══ DATASET RECORDS
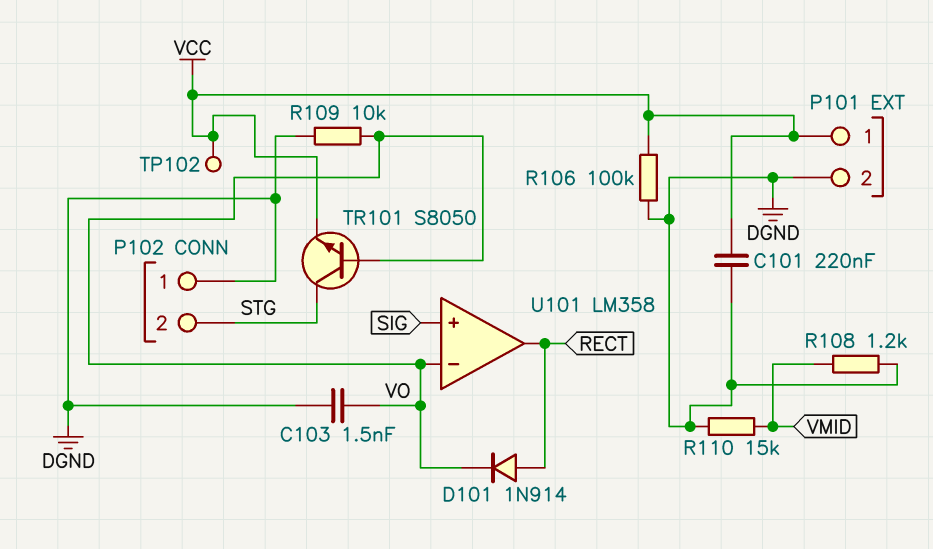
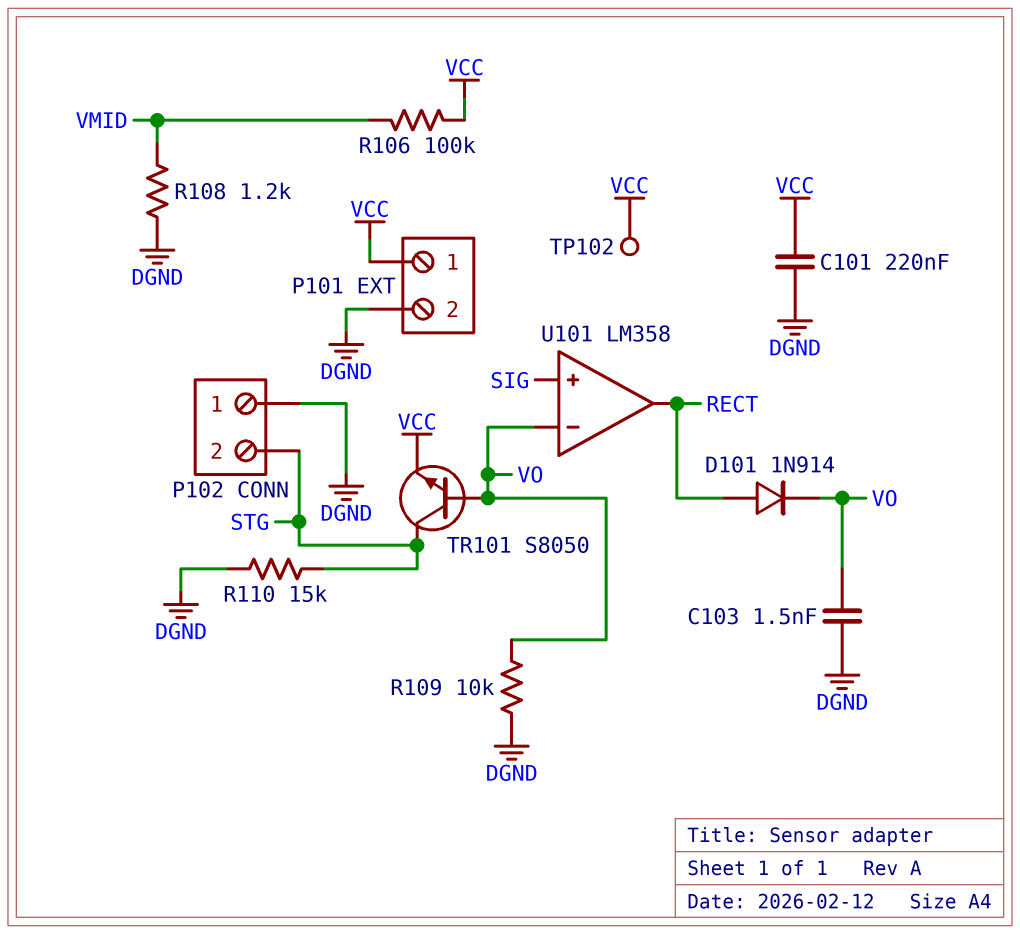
R106: 100k (DGND, VCC) -> 100k (VCC, VMID)
R110: 15k (DGND, VMID) -> 15k (DGND, STG)

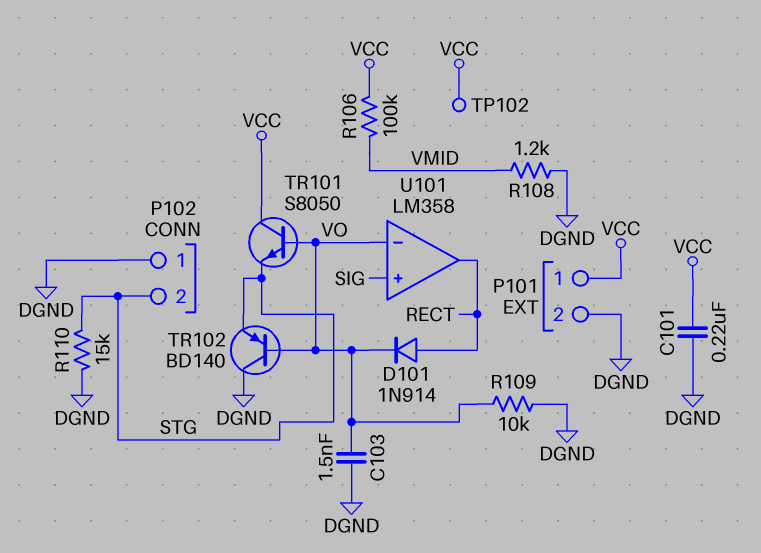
TR101: NPN S8050 (B VO, C STG, E VCC) -> NPN S8050 (B VO, C VCC, E STG)
TR102: none -> PNP BD140 (B VO, C DGND, E STG)

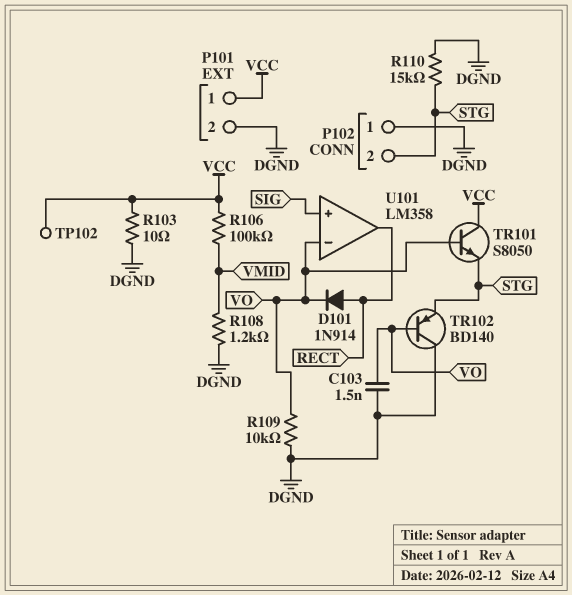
C101: 220nF (DGND, VCC) -> none
R103: none -> 10 (DGND, VCC)

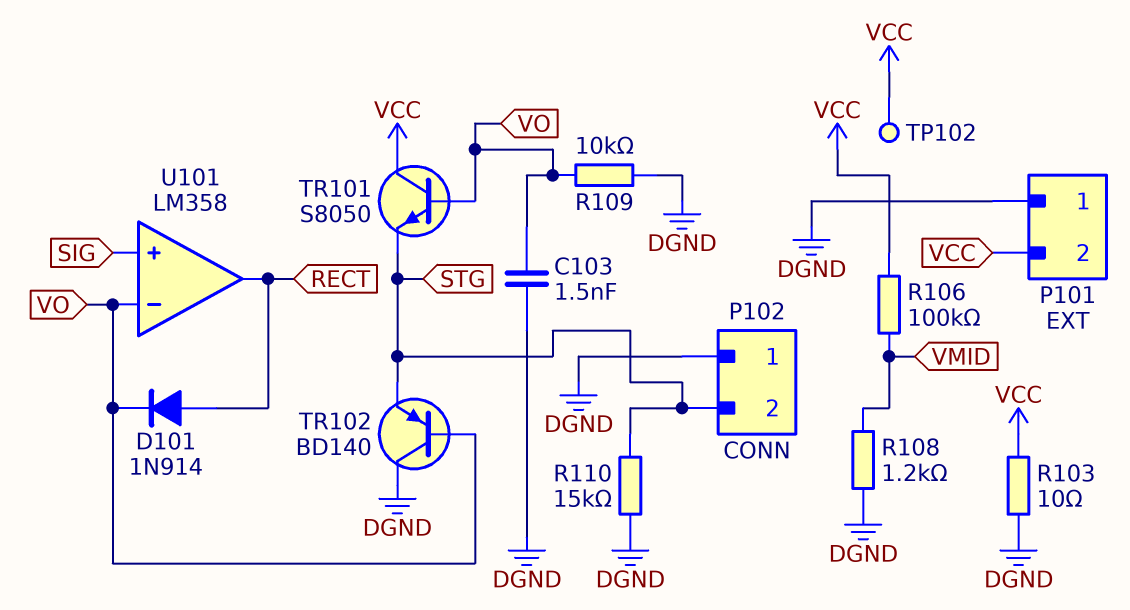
P101 pin 1: VCC -> DGND
P101 pin 2: DGND -> VCC

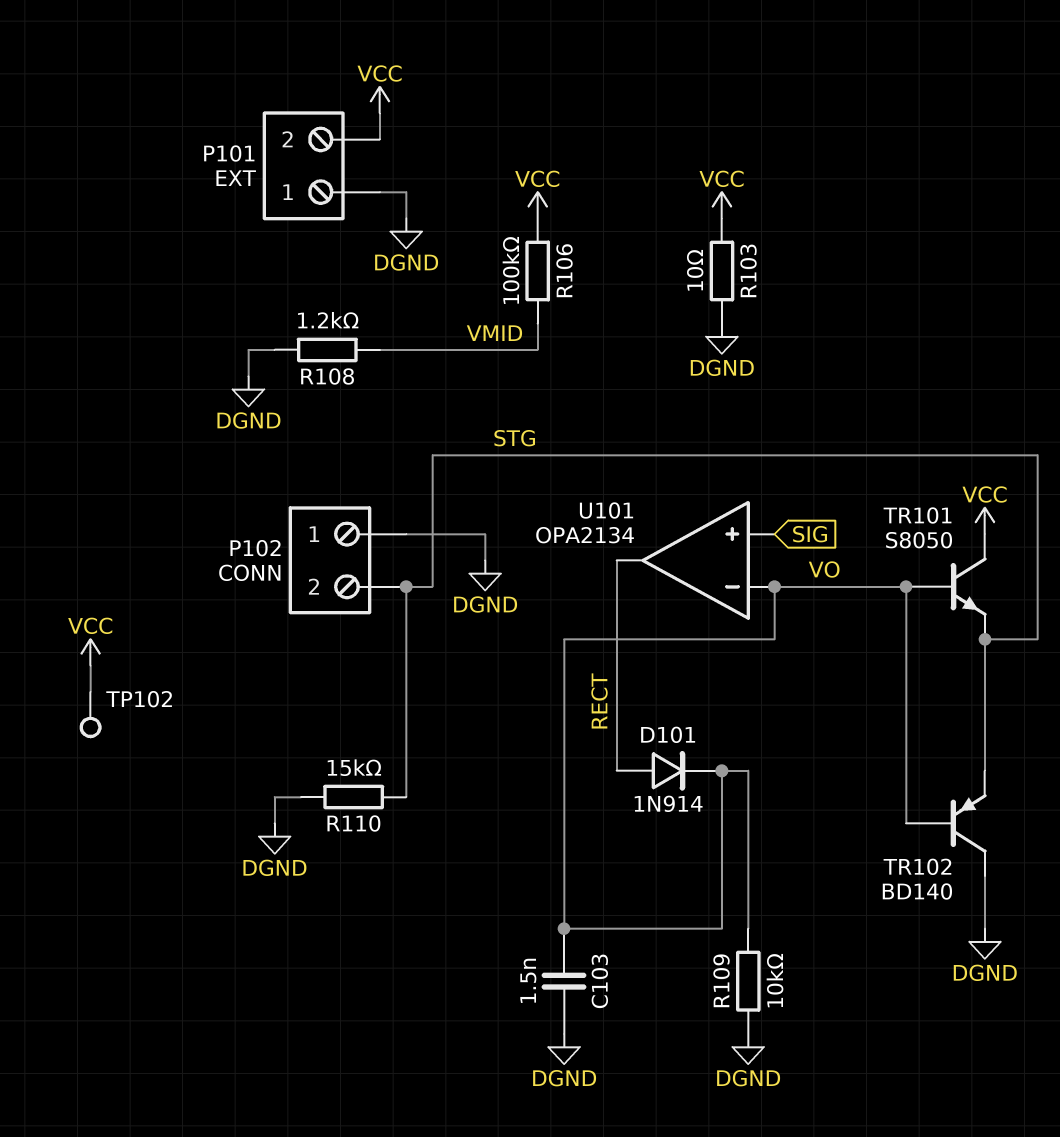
U101: LM358 -> OPA2134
════
Only the lines from the one holding "C101: 220nF (DGND, VCC) -> none" to the last line of the entries above should be printed, exactly as they appear and with no pictures.

● WRITTEN SOLUTION:
C101: 220nF (DGND, VCC) -> none
R103: none -> 10 (DGND, VCC)

P101 pin 1: VCC -> DGND
P101 pin 2: DGND -> VCC

U101: LM358 -> OPA2134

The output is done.